[Start of Attachment]

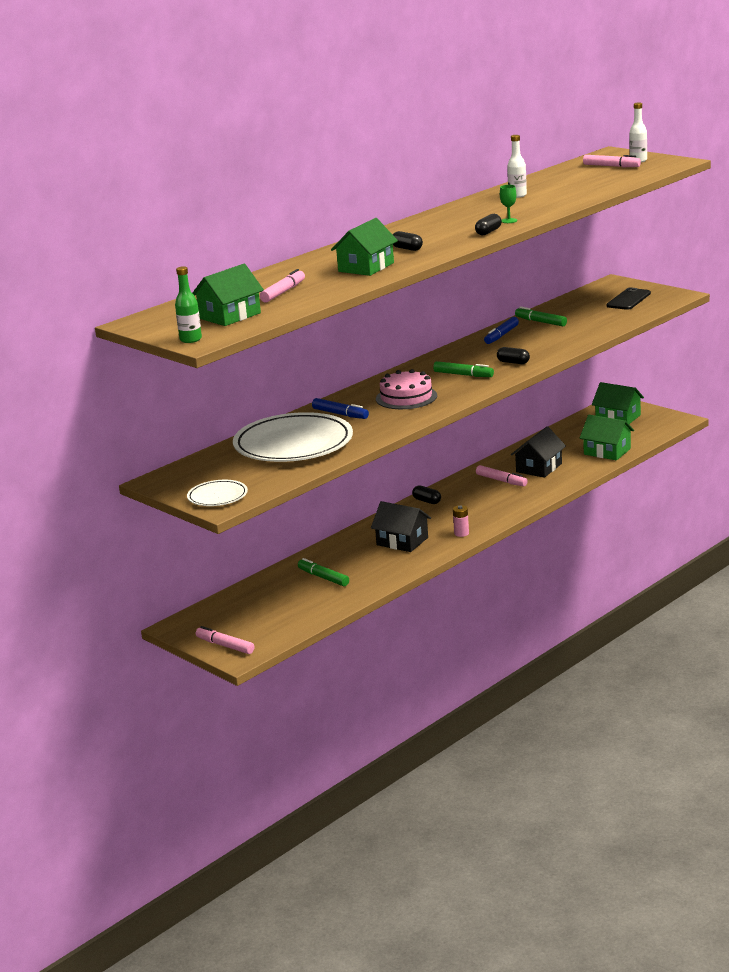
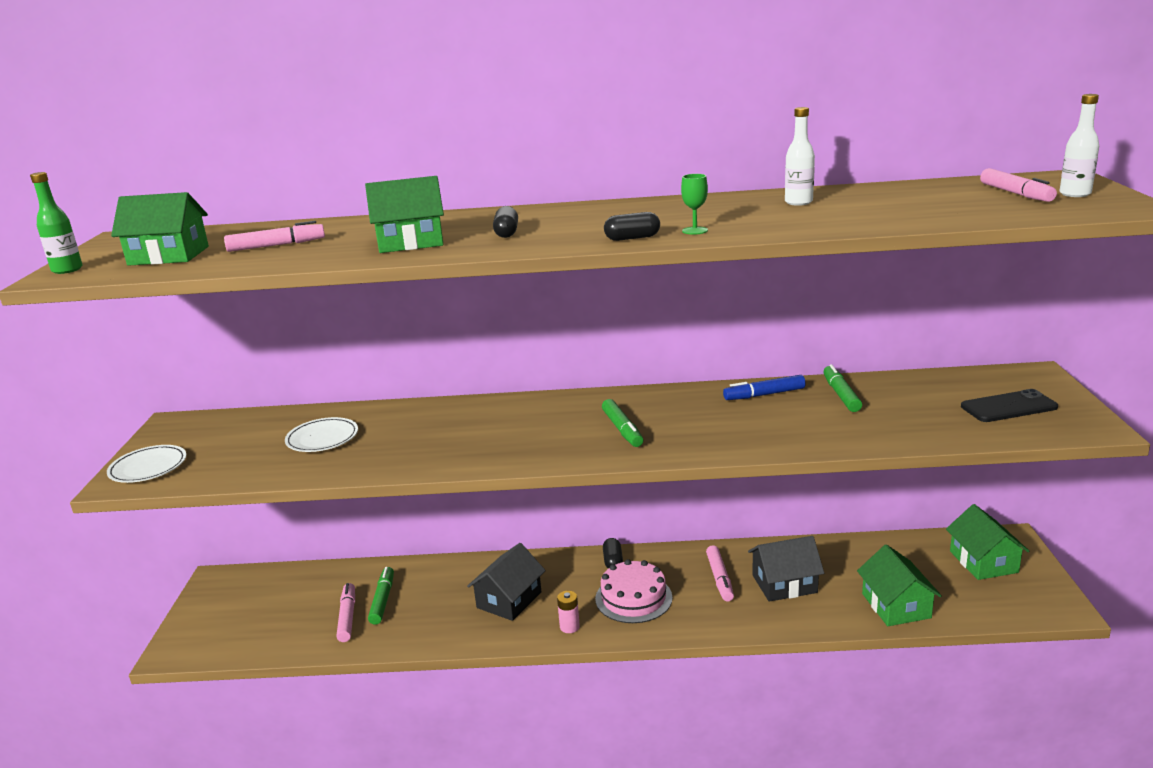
camera: 45 degrees right, 0 degrees up
(225, 646) = (192, 628): pink marker -> pink marker (347, 617)
(293, 444) = (322, 438): white plate -> white plate, size x0.48
(340, 414) = (428, 422): blue marker -> none
(402, 541) = (509, 600): black house -> black house turned 45 degrees clockwise
(406, 397) = (516, 431): pink cake -> pink cake (633, 598)
(513, 362) = (701, 438): black capsule -> none

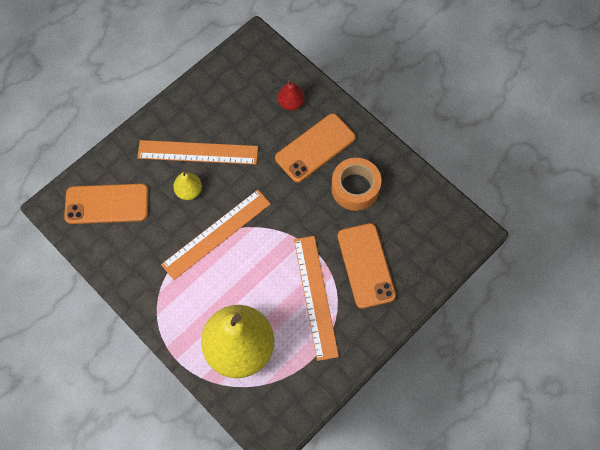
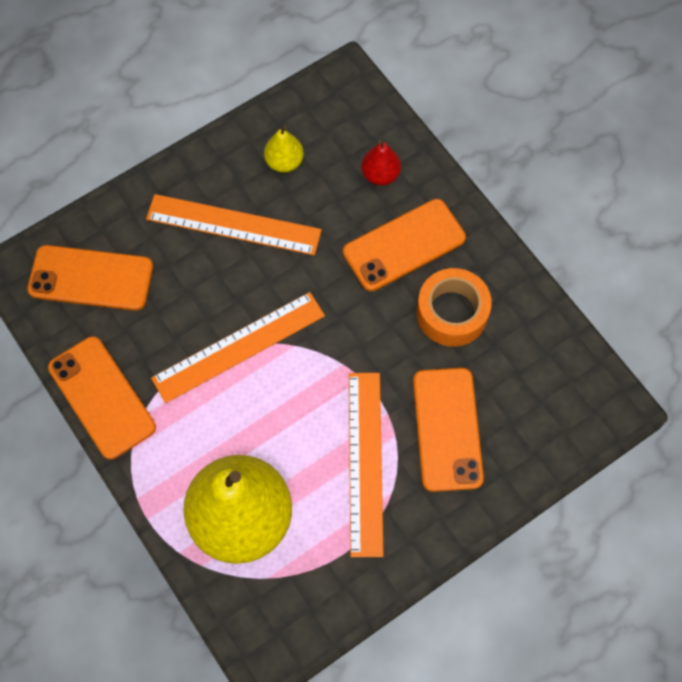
camera: 10 degrees right, 0 degrees up
(129, 283) = (102, 397): none -> orange phone
(189, 191) = (211, 278): yellow pear -> yellow pear (284, 162)

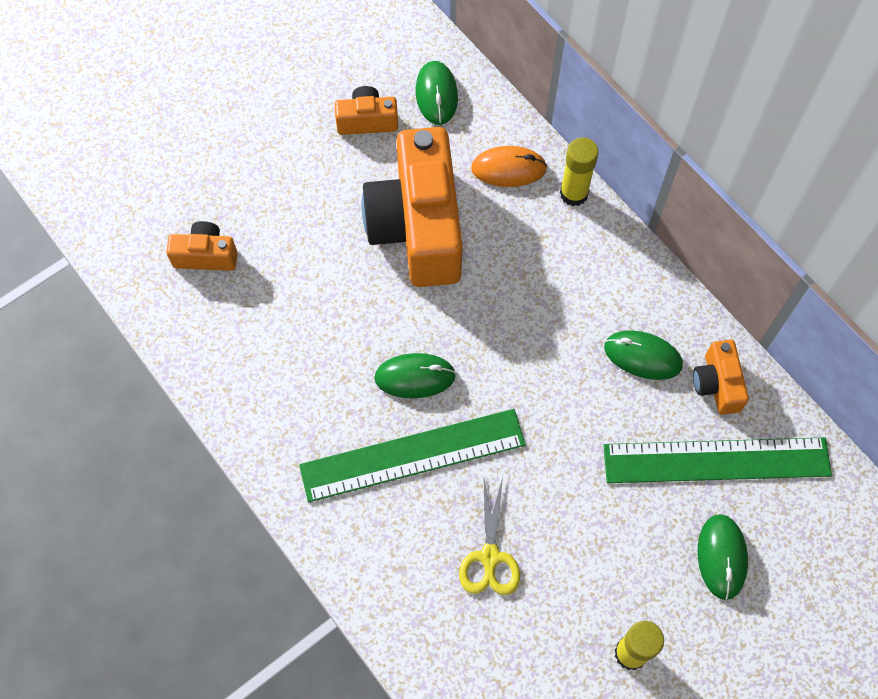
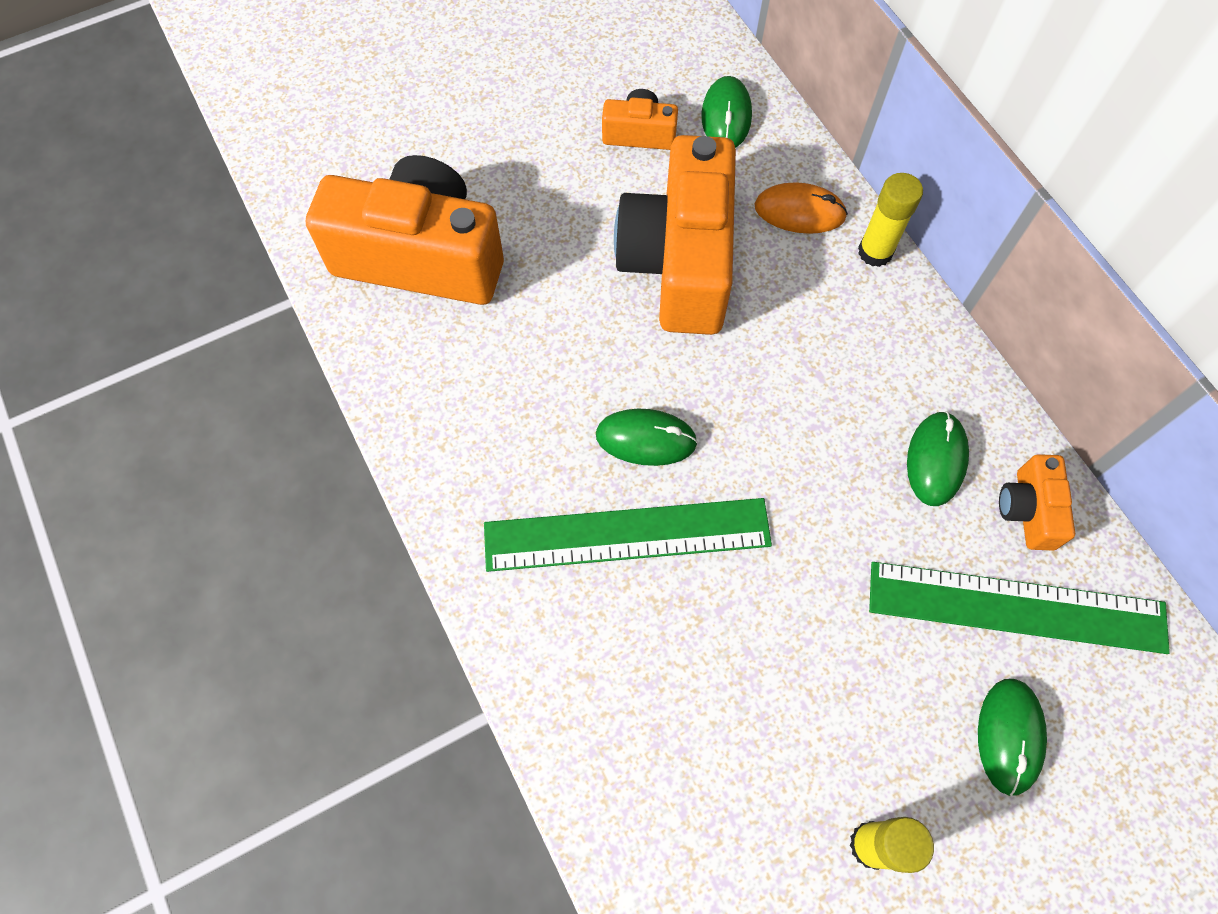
camera: 10 degrees right, 0 degrees up
(206, 255) = (421, 257): orange camera -> orange camera, size x2.20
(490, 557) = (704, 681): yellow scissors -> none
(642, 356) = (936, 460): green mouse -> green mouse turned 75 degrees clockwise

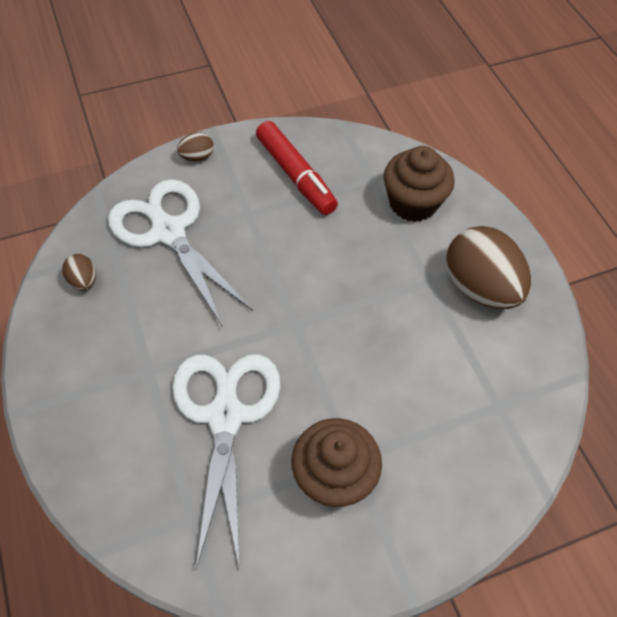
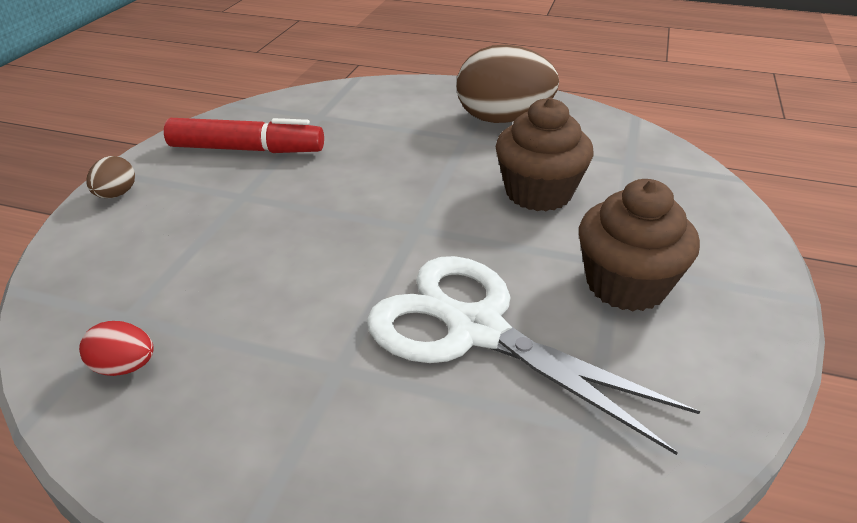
camera: 50 degrees left, 20 degrees down
(83, 281) = (124, 367): brown egg -> red egg
(169, 232) = (175, 259): white scissors -> none
(413, 203) = (375, 110): brown cupcake -> brown cupcake (538, 193)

[End of Attachment]

### TASK STATEMENT
All that should appear in the answer is the lines above from the line with "(189, 191) = (211, 278): yellow" through the line with "(490, 557) = (704, 681): yellow", retyped exactly, pictures left out.

### COMPLETED TASK
(189, 191) = (211, 278): yellow pear -> yellow pear (284, 162)

camera: 10 degrees right, 0 degrees up
(206, 255) = (421, 257): orange camera -> orange camera, size x2.20
(490, 557) = (704, 681): yellow scissors -> none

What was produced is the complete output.